+++ Entries shown

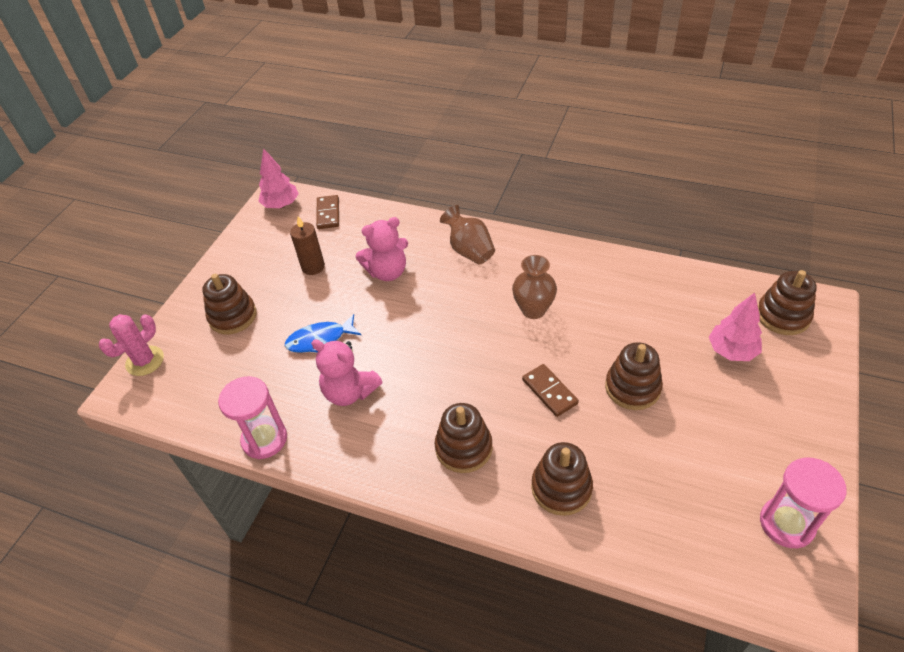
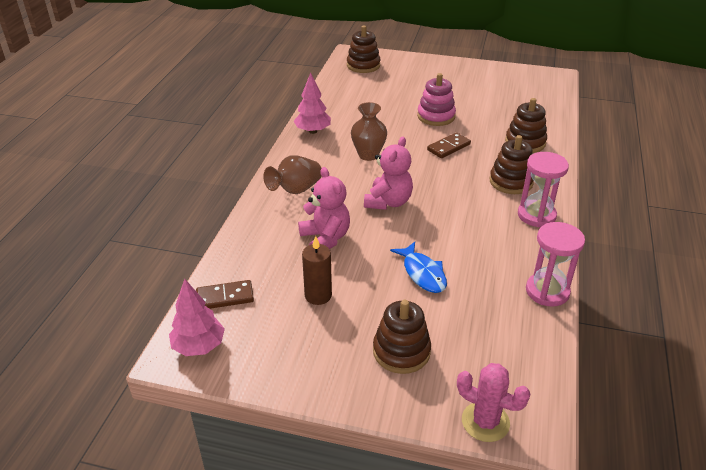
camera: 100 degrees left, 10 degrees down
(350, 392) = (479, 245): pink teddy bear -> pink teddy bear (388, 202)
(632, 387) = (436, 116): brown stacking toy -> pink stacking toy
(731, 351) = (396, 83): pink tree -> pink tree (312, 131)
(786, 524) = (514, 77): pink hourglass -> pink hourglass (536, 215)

++++++

What to produce:
The entries above should be reproduced exactly, without their pictures.

Task result:
camera: 100 degrees left, 10 degrees down
(350, 392) = (479, 245): pink teddy bear -> pink teddy bear (388, 202)
(632, 387) = (436, 116): brown stacking toy -> pink stacking toy
(731, 351) = (396, 83): pink tree -> pink tree (312, 131)
(786, 524) = (514, 77): pink hourglass -> pink hourglass (536, 215)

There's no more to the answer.